[Extracted records]
·····

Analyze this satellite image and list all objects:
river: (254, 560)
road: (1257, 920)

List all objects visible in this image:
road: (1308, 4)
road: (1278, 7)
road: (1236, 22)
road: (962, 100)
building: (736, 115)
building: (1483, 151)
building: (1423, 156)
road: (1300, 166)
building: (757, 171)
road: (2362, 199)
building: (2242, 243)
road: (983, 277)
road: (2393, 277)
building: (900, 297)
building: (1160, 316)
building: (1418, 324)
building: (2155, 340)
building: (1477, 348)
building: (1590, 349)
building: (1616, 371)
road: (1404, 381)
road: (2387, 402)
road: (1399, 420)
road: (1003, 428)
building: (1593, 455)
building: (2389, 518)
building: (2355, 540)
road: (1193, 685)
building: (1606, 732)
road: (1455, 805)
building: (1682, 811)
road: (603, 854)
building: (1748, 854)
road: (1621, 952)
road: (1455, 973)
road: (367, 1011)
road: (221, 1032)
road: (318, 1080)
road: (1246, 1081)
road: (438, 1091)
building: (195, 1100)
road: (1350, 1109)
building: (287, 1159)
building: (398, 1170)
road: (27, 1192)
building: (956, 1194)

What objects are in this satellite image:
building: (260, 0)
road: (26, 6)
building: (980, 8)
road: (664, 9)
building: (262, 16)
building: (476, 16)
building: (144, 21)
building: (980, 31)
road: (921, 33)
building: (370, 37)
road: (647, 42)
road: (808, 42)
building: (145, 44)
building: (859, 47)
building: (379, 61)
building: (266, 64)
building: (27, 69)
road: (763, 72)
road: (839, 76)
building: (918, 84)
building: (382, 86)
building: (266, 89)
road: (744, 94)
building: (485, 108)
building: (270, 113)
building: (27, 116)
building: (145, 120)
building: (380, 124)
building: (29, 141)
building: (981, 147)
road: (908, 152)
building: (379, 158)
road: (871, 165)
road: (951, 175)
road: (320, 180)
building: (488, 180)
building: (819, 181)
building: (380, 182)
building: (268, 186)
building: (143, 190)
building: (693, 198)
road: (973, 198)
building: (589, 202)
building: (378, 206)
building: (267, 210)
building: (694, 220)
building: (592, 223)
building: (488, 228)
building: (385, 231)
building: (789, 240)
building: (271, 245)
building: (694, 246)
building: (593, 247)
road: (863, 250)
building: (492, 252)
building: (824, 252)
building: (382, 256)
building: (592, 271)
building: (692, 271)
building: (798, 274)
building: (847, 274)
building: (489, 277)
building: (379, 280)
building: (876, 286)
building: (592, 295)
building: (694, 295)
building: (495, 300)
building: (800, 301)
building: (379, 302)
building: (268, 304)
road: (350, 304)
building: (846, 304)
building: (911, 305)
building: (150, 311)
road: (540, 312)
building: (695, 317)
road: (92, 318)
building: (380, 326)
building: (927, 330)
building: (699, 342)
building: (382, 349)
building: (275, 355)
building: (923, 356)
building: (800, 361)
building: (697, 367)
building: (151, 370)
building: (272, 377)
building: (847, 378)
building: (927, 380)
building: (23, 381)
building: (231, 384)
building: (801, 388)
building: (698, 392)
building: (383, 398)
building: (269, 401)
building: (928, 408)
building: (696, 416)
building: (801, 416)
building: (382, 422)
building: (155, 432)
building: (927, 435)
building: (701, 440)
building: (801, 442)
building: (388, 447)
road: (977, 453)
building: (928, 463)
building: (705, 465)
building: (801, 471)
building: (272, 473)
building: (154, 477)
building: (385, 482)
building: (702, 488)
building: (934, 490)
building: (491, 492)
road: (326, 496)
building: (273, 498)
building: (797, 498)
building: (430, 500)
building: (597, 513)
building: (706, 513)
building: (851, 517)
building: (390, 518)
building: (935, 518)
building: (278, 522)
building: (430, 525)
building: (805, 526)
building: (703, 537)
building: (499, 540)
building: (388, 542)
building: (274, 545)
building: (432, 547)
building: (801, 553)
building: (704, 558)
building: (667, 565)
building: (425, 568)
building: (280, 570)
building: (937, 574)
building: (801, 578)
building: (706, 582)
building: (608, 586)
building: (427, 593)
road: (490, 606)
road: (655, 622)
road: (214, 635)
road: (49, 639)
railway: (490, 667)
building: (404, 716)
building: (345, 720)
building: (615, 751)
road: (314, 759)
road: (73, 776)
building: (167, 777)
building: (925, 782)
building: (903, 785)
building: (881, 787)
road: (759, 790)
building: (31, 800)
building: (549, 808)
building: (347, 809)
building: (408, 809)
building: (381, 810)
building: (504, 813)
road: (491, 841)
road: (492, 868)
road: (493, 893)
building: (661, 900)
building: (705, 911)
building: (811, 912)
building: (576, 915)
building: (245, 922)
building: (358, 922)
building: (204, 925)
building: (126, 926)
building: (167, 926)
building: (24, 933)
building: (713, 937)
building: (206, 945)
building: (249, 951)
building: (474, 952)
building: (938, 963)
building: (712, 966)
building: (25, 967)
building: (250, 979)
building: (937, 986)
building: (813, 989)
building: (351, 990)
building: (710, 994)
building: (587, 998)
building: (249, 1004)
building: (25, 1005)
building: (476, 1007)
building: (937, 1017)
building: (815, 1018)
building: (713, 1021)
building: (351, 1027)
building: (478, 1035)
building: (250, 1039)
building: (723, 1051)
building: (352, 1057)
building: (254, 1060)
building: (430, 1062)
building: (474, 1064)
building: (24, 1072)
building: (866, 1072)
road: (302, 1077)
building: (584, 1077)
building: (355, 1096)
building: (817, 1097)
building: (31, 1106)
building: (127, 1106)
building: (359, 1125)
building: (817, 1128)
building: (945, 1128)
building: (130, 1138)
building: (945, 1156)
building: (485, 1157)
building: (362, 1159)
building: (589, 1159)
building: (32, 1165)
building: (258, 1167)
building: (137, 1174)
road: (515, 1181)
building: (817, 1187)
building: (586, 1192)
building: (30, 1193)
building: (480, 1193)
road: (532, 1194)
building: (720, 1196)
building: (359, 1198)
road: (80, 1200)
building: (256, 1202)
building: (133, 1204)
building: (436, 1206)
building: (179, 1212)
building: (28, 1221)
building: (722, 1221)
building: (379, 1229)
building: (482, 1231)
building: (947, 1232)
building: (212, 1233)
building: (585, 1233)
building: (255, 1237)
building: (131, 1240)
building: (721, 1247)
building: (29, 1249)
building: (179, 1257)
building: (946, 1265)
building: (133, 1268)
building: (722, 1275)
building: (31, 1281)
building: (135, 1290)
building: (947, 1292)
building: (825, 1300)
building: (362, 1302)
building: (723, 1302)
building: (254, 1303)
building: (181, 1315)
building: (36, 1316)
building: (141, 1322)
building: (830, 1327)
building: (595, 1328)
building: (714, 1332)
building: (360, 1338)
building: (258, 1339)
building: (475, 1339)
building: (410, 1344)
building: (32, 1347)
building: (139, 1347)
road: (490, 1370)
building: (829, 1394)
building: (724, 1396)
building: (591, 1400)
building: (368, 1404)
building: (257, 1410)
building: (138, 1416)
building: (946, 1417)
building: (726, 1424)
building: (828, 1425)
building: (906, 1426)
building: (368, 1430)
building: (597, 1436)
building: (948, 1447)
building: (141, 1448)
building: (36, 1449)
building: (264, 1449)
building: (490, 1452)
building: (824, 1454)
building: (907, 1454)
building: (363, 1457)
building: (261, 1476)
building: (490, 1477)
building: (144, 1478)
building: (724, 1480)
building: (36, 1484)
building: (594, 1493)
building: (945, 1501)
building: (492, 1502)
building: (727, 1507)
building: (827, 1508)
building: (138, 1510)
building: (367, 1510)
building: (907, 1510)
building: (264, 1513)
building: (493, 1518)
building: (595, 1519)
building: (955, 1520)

·····

● **To do**
Return each line of the data exactly as written above.

● **Exercise answer**
Analyze this satellite image and list all objects:
river: (254, 560)
road: (1257, 920)

List all objects visible in this image:
road: (1308, 4)
road: (1278, 7)
road: (1236, 22)
road: (962, 100)
building: (736, 115)
building: (1483, 151)
building: (1423, 156)
road: (1300, 166)
building: (757, 171)
road: (2362, 199)
building: (2242, 243)
road: (983, 277)
road: (2393, 277)
building: (900, 297)
building: (1160, 316)
building: (1418, 324)
building: (2155, 340)
building: (1477, 348)
building: (1590, 349)
building: (1616, 371)
road: (1404, 381)
road: (2387, 402)
road: (1399, 420)
road: (1003, 428)
building: (1593, 455)
building: (2389, 518)
building: (2355, 540)
road: (1193, 685)
building: (1606, 732)
road: (1455, 805)
building: (1682, 811)
road: (603, 854)
building: (1748, 854)
road: (1621, 952)
road: (1455, 973)
road: (367, 1011)
road: (221, 1032)
road: (318, 1080)
road: (1246, 1081)
road: (438, 1091)
building: (195, 1100)
road: (1350, 1109)
building: (287, 1159)
building: (398, 1170)
road: (27, 1192)
building: (956, 1194)

What objects are in this satellite image:
building: (260, 0)
road: (26, 6)
building: (980, 8)
road: (664, 9)
building: (262, 16)
building: (476, 16)
building: (144, 21)
building: (980, 31)
road: (921, 33)
building: (370, 37)
road: (647, 42)
road: (808, 42)
building: (145, 44)
building: (859, 47)
building: (379, 61)
building: (266, 64)
building: (27, 69)
road: (763, 72)
road: (839, 76)
building: (918, 84)
building: (382, 86)
building: (266, 89)
road: (744, 94)
building: (485, 108)
building: (270, 113)
building: (27, 116)
building: (145, 120)
building: (380, 124)
building: (29, 141)
building: (981, 147)
road: (908, 152)
building: (379, 158)
road: (871, 165)
road: (951, 175)
road: (320, 180)
building: (488, 180)
building: (819, 181)
building: (380, 182)
building: (268, 186)
building: (143, 190)
building: (693, 198)
road: (973, 198)
building: (589, 202)
building: (378, 206)
building: (267, 210)
building: (694, 220)
building: (592, 223)
building: (488, 228)
building: (385, 231)
building: (789, 240)
building: (271, 245)
building: (694, 246)
building: (593, 247)
road: (863, 250)
building: (492, 252)
building: (824, 252)
building: (382, 256)
building: (592, 271)
building: (692, 271)
building: (798, 274)
building: (847, 274)
building: (489, 277)
building: (379, 280)
building: (876, 286)
building: (592, 295)
building: (694, 295)
building: (495, 300)
building: (800, 301)
building: (379, 302)
building: (268, 304)
road: (350, 304)
building: (846, 304)
building: (911, 305)
building: (150, 311)
road: (540, 312)
building: (695, 317)
road: (92, 318)
building: (380, 326)
building: (927, 330)
building: (699, 342)
building: (382, 349)
building: (275, 355)
building: (923, 356)
building: (800, 361)
building: (697, 367)
building: (151, 370)
building: (272, 377)
building: (847, 378)
building: (927, 380)
building: (23, 381)
building: (231, 384)
building: (801, 388)
building: (698, 392)
building: (383, 398)
building: (269, 401)
building: (928, 408)
building: (696, 416)
building: (801, 416)
building: (382, 422)
building: (155, 432)
building: (927, 435)
building: (701, 440)
building: (801, 442)
building: (388, 447)
road: (977, 453)
building: (928, 463)
building: (705, 465)
building: (801, 471)
building: (272, 473)
building: (154, 477)
building: (385, 482)
building: (702, 488)
building: (934, 490)
building: (491, 492)
road: (326, 496)
building: (273, 498)
building: (797, 498)
building: (430, 500)
building: (597, 513)
building: (706, 513)
building: (851, 517)
building: (390, 518)
building: (935, 518)
building: (278, 522)
building: (430, 525)
building: (805, 526)
building: (703, 537)
building: (499, 540)
building: (388, 542)
building: (274, 545)
building: (432, 547)
building: (801, 553)
building: (704, 558)
building: (667, 565)
building: (425, 568)
building: (280, 570)
building: (937, 574)
building: (801, 578)
building: (706, 582)
building: (608, 586)
building: (427, 593)
road: (490, 606)
road: (655, 622)
road: (214, 635)
road: (49, 639)
railway: (490, 667)
building: (404, 716)
building: (345, 720)
building: (615, 751)
road: (314, 759)
road: (73, 776)
building: (167, 777)
building: (925, 782)
building: (903, 785)
building: (881, 787)
road: (759, 790)
building: (31, 800)
building: (549, 808)
building: (347, 809)
building: (408, 809)
building: (381, 810)
building: (504, 813)
road: (491, 841)
road: (492, 868)
road: (493, 893)
building: (661, 900)
building: (705, 911)
building: (811, 912)
building: (576, 915)
building: (245, 922)
building: (358, 922)
building: (204, 925)
building: (126, 926)
building: (167, 926)
building: (24, 933)
building: (713, 937)
building: (206, 945)
building: (249, 951)
building: (474, 952)
building: (938, 963)
building: (712, 966)
building: (25, 967)
building: (250, 979)
building: (937, 986)
building: (813, 989)
building: (351, 990)
building: (710, 994)
building: (587, 998)
building: (249, 1004)
building: (25, 1005)
building: (476, 1007)
building: (937, 1017)
building: (815, 1018)
building: (713, 1021)
building: (351, 1027)
building: (478, 1035)
building: (250, 1039)
building: (723, 1051)
building: (352, 1057)
building: (254, 1060)
building: (430, 1062)
building: (474, 1064)
building: (24, 1072)
building: (866, 1072)
road: (302, 1077)
building: (584, 1077)
building: (355, 1096)
building: (817, 1097)
building: (31, 1106)
building: (127, 1106)
building: (359, 1125)
building: (817, 1128)
building: (945, 1128)
building: (130, 1138)
building: (945, 1156)
building: (485, 1157)
building: (362, 1159)
building: (589, 1159)
building: (32, 1165)
building: (258, 1167)
building: (137, 1174)
road: (515, 1181)
building: (817, 1187)
building: (586, 1192)
building: (30, 1193)
building: (480, 1193)
road: (532, 1194)
building: (720, 1196)
building: (359, 1198)
road: (80, 1200)
building: (256, 1202)
building: (133, 1204)
building: (436, 1206)
building: (179, 1212)
building: (28, 1221)
building: (722, 1221)
building: (379, 1229)
building: (482, 1231)
building: (947, 1232)
building: (212, 1233)
building: (585, 1233)
building: (255, 1237)
building: (131, 1240)
building: (721, 1247)
building: (29, 1249)
building: (179, 1257)
building: (946, 1265)
building: (133, 1268)
building: (722, 1275)
building: (31, 1281)
building: (135, 1290)
building: (947, 1292)
building: (825, 1300)
building: (362, 1302)
building: (723, 1302)
building: (254, 1303)
building: (181, 1315)
building: (36, 1316)
building: (141, 1322)
building: (830, 1327)
building: (595, 1328)
building: (714, 1332)
building: (360, 1338)
building: (258, 1339)
building: (475, 1339)
building: (410, 1344)
building: (32, 1347)
building: (139, 1347)
road: (490, 1370)
building: (829, 1394)
building: (724, 1396)
building: (591, 1400)
building: (368, 1404)
building: (257, 1410)
building: (138, 1416)
building: (946, 1417)
building: (726, 1424)
building: (828, 1425)
building: (906, 1426)
building: (368, 1430)
building: (597, 1436)
building: (948, 1447)
building: (141, 1448)
building: (36, 1449)
building: (264, 1449)
building: (490, 1452)
building: (824, 1454)
building: (907, 1454)
building: (363, 1457)
building: (261, 1476)
building: (490, 1477)
building: (144, 1478)
building: (724, 1480)
building: (36, 1484)
building: (594, 1493)
building: (945, 1501)
building: (492, 1502)
building: (727, 1507)
building: (827, 1508)
building: (138, 1510)
building: (367, 1510)
building: (907, 1510)
building: (264, 1513)
building: (493, 1518)
building: (595, 1519)
building: (955, 1520)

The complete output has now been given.